Extracted records:
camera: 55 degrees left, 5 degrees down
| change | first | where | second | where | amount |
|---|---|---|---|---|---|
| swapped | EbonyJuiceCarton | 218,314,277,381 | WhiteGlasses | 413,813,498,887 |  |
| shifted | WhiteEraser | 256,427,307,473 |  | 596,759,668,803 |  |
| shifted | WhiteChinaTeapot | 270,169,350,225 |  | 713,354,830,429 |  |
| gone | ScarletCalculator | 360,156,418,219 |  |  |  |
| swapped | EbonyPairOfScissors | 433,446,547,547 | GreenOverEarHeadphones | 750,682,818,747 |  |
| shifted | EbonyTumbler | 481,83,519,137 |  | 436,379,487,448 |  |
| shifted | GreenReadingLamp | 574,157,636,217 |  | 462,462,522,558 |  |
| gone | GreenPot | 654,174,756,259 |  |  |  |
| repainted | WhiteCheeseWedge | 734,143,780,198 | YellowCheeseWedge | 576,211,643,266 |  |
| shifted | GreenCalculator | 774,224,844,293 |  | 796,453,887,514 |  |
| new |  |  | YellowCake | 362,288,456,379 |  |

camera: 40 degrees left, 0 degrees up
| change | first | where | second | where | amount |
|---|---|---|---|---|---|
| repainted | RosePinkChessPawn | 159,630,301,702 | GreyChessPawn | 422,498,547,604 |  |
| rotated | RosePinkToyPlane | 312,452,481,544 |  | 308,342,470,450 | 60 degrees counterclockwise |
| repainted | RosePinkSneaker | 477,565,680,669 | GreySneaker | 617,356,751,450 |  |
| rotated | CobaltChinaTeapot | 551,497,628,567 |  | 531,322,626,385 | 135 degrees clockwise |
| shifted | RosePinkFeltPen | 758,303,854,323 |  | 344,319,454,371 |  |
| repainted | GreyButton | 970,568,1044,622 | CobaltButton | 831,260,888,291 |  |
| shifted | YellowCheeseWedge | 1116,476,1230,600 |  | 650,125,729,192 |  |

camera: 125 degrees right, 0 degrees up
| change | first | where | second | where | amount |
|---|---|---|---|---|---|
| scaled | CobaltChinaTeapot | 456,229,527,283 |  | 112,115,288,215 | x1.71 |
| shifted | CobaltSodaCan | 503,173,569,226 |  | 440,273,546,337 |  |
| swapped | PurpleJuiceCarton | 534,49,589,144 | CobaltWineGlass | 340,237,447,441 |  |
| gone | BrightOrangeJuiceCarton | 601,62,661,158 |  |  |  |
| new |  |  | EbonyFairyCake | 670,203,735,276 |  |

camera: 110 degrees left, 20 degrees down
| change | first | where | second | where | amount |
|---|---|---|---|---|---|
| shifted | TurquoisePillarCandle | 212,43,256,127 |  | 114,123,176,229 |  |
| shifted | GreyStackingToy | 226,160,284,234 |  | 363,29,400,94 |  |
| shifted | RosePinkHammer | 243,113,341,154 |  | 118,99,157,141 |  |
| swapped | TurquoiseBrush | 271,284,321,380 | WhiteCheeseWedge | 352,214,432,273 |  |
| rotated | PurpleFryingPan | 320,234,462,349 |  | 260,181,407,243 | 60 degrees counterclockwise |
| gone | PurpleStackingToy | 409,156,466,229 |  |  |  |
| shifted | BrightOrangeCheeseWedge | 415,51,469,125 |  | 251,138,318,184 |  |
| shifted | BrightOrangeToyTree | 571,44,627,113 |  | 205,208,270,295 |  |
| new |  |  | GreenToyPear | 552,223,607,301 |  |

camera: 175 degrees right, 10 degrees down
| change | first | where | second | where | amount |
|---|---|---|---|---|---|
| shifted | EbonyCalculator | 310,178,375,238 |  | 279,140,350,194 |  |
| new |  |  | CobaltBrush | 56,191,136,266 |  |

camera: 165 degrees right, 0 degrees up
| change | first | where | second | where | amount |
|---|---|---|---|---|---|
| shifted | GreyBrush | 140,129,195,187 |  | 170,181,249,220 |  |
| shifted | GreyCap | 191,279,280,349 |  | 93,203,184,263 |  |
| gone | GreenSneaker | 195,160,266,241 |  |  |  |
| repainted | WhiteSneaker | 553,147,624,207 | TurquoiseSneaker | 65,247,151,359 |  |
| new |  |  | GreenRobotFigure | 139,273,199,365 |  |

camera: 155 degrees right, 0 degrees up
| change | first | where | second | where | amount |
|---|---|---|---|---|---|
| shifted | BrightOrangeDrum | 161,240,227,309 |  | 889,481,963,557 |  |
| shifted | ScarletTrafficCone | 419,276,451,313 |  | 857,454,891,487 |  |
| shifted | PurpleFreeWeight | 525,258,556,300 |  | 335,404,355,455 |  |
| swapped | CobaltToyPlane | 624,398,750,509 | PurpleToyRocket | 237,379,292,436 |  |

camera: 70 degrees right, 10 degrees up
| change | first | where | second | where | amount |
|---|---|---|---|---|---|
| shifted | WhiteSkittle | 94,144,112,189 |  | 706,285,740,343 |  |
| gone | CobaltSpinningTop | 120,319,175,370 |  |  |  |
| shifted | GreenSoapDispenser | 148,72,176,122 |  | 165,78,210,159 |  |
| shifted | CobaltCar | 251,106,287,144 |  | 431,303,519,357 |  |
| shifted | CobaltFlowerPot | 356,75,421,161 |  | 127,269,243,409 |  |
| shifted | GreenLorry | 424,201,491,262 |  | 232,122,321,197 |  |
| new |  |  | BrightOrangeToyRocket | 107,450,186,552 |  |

WHAT YOU HAVE TO DO - So that nothing is lost, please reproduce each entry exactly as written.

REPLY -
camera: 55 degrees left, 5 degrees down
| change | first | where | second | where | amount |
|---|---|---|---|---|---|
| swapped | EbonyJuiceCarton | 218,314,277,381 | WhiteGlasses | 413,813,498,887 |  |
| shifted | WhiteEraser | 256,427,307,473 |  | 596,759,668,803 |  |
| shifted | WhiteChinaTeapot | 270,169,350,225 |  | 713,354,830,429 |  |
| gone | ScarletCalculator | 360,156,418,219 |  |  |  |
| swapped | EbonyPairOfScissors | 433,446,547,547 | GreenOverEarHeadphones | 750,682,818,747 |  |
| shifted | EbonyTumbler | 481,83,519,137 |  | 436,379,487,448 |  |
| shifted | GreenReadingLamp | 574,157,636,217 |  | 462,462,522,558 |  |
| gone | GreenPot | 654,174,756,259 |  |  |  |
| repainted | WhiteCheeseWedge | 734,143,780,198 | YellowCheeseWedge | 576,211,643,266 |  |
| shifted | GreenCalculator | 774,224,844,293 |  | 796,453,887,514 |  |
| new |  |  | YellowCake | 362,288,456,379 |  |

camera: 40 degrees left, 0 degrees up
| change | first | where | second | where | amount |
|---|---|---|---|---|---|
| repainted | RosePinkChessPawn | 159,630,301,702 | GreyChessPawn | 422,498,547,604 |  |
| rotated | RosePinkToyPlane | 312,452,481,544 |  | 308,342,470,450 | 60 degrees counterclockwise |
| repainted | RosePinkSneaker | 477,565,680,669 | GreySneaker | 617,356,751,450 |  |
| rotated | CobaltChinaTeapot | 551,497,628,567 |  | 531,322,626,385 | 135 degrees clockwise |
| shifted | RosePinkFeltPen | 758,303,854,323 |  | 344,319,454,371 |  |
| repainted | GreyButton | 970,568,1044,622 | CobaltButton | 831,260,888,291 |  |
| shifted | YellowCheeseWedge | 1116,476,1230,600 |  | 650,125,729,192 |  |

camera: 125 degrees right, 0 degrees up
| change | first | where | second | where | amount |
|---|---|---|---|---|---|
| scaled | CobaltChinaTeapot | 456,229,527,283 |  | 112,115,288,215 | x1.71 |
| shifted | CobaltSodaCan | 503,173,569,226 |  | 440,273,546,337 |  |
| swapped | PurpleJuiceCarton | 534,49,589,144 | CobaltWineGlass | 340,237,447,441 |  |
| gone | BrightOrangeJuiceCarton | 601,62,661,158 |  |  |  |
| new |  |  | EbonyFairyCake | 670,203,735,276 |  |

camera: 110 degrees left, 20 degrees down
| change | first | where | second | where | amount |
|---|---|---|---|---|---|
| shifted | TurquoisePillarCandle | 212,43,256,127 |  | 114,123,176,229 |  |
| shifted | GreyStackingToy | 226,160,284,234 |  | 363,29,400,94 |  |
| shifted | RosePinkHammer | 243,113,341,154 |  | 118,99,157,141 |  |
| swapped | TurquoiseBrush | 271,284,321,380 | WhiteCheeseWedge | 352,214,432,273 |  |
| rotated | PurpleFryingPan | 320,234,462,349 |  | 260,181,407,243 | 60 degrees counterclockwise |
| gone | PurpleStackingToy | 409,156,466,229 |  |  |  |
| shifted | BrightOrangeCheeseWedge | 415,51,469,125 |  | 251,138,318,184 |  |
| shifted | BrightOrangeToyTree | 571,44,627,113 |  | 205,208,270,295 |  |
| new |  |  | GreenToyPear | 552,223,607,301 |  |

camera: 175 degrees right, 10 degrees down
| change | first | where | second | where | amount |
|---|---|---|---|---|---|
| shifted | EbonyCalculator | 310,178,375,238 |  | 279,140,350,194 |  |
| new |  |  | CobaltBrush | 56,191,136,266 |  |

camera: 165 degrees right, 0 degrees up
| change | first | where | second | where | amount |
|---|---|---|---|---|---|
| shifted | GreyBrush | 140,129,195,187 |  | 170,181,249,220 |  |
| shifted | GreyCap | 191,279,280,349 |  | 93,203,184,263 |  |
| gone | GreenSneaker | 195,160,266,241 |  |  |  |
| repainted | WhiteSneaker | 553,147,624,207 | TurquoiseSneaker | 65,247,151,359 |  |
| new |  |  | GreenRobotFigure | 139,273,199,365 |  |

camera: 155 degrees right, 0 degrees up
| change | first | where | second | where | amount |
|---|---|---|---|---|---|
| shifted | BrightOrangeDrum | 161,240,227,309 |  | 889,481,963,557 |  |
| shifted | ScarletTrafficCone | 419,276,451,313 |  | 857,454,891,487 |  |
| shifted | PurpleFreeWeight | 525,258,556,300 |  | 335,404,355,455 |  |
| swapped | CobaltToyPlane | 624,398,750,509 | PurpleToyRocket | 237,379,292,436 |  |

camera: 70 degrees right, 10 degrees up
| change | first | where | second | where | amount |
|---|---|---|---|---|---|
| shifted | WhiteSkittle | 94,144,112,189 |  | 706,285,740,343 |  |
| gone | CobaltSpinningTop | 120,319,175,370 |  |  |  |
| shifted | GreenSoapDispenser | 148,72,176,122 |  | 165,78,210,159 |  |
| shifted | CobaltCar | 251,106,287,144 |  | 431,303,519,357 |  |
| shifted | CobaltFlowerPot | 356,75,421,161 |  | 127,269,243,409 |  |
| shifted | GreenLorry | 424,201,491,262 |  | 232,122,321,197 |  |
| new |  |  | BrightOrangeToyRocket | 107,450,186,552 |  |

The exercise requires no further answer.